START Material for this exercise
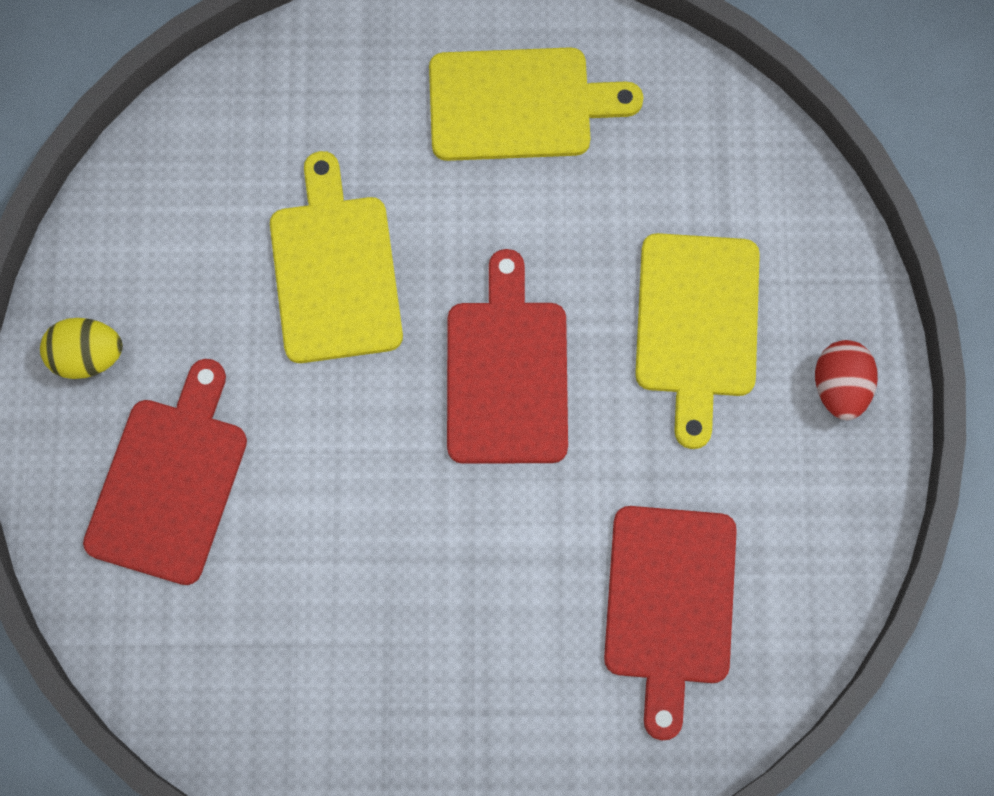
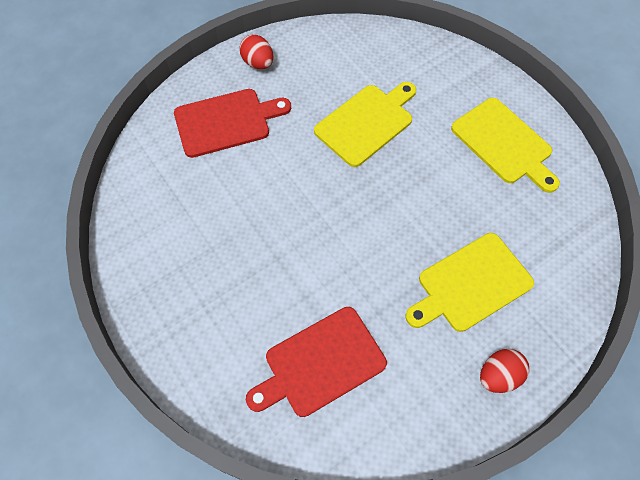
camera: 55 degrees right, 10 degrees down
(87, 357) = (258, 63): yellow egg -> red egg
(507, 373) = (377, 217): red cutting board -> none

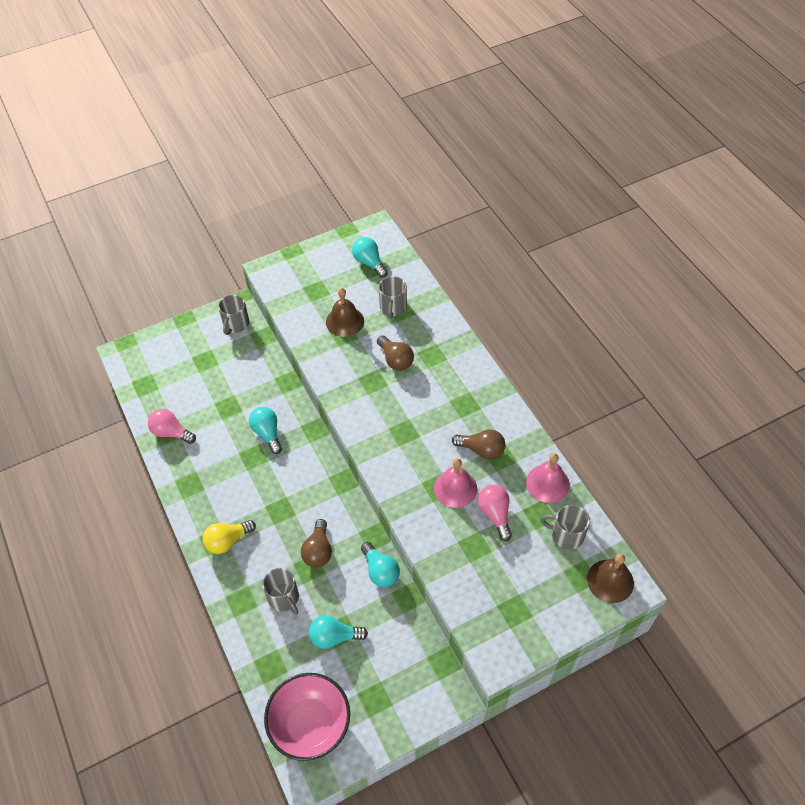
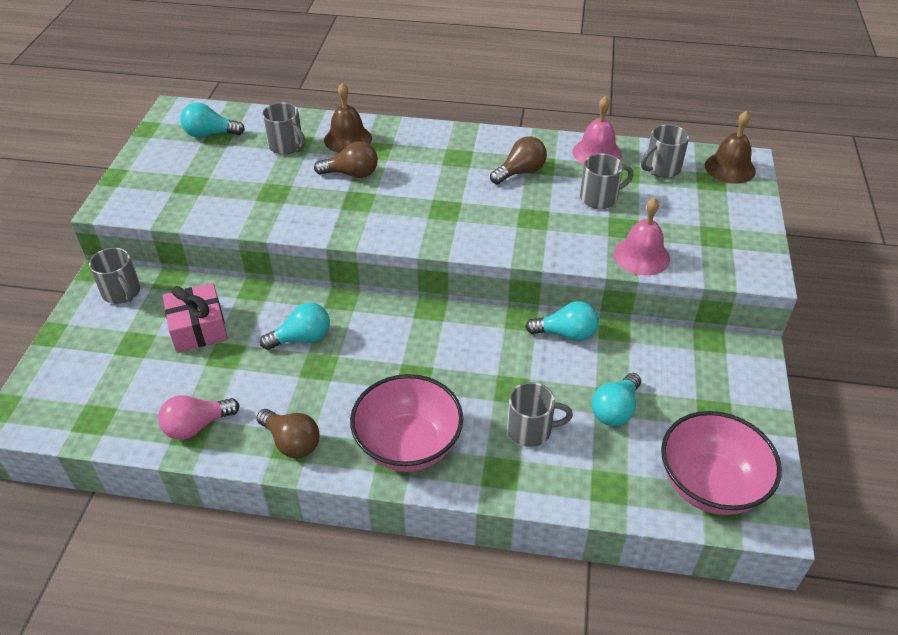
camera: 55 degrees left, 10 degrees down
(227, 541) = (408, 445): yellow light bulb -> pink bowl
(237, 379) = (198, 328): none -> pink gift
(267, 433) = (302, 338): turquoise light bulb -> turquoise light bulb turned 150 degrees clockwise
(318, 551) = (497, 370): brown light bulb -> brown light bulb (291, 442)
(345, 321) = (258, 184): brown bell -> brown bell (348, 139)
(455, 488) = (546, 208): pink bell -> pink bell (641, 256)
(495, 514) = (600, 198): pink light bulb -> grey mug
END Material for this exercise
**Exercise brief**: If pictures are present, they are dropped, and the entries above are written out word for word.

**Response below**:
camera: 55 degrees right, 10 degrees down
(87, 357) = (258, 63): yellow egg -> red egg
(507, 373) = (377, 217): red cutting board -> none

camera: 55 degrees left, 10 degrees down
(227, 541) = (408, 445): yellow light bulb -> pink bowl
(237, 379) = (198, 328): none -> pink gift
(267, 433) = (302, 338): turquoise light bulb -> turquoise light bulb turned 150 degrees clockwise
(318, 551) = (497, 370): brown light bulb -> brown light bulb (291, 442)
(345, 321) = (258, 184): brown bell -> brown bell (348, 139)
(455, 488) = (546, 208): pink bell -> pink bell (641, 256)
(495, 514) = (600, 198): pink light bulb -> grey mug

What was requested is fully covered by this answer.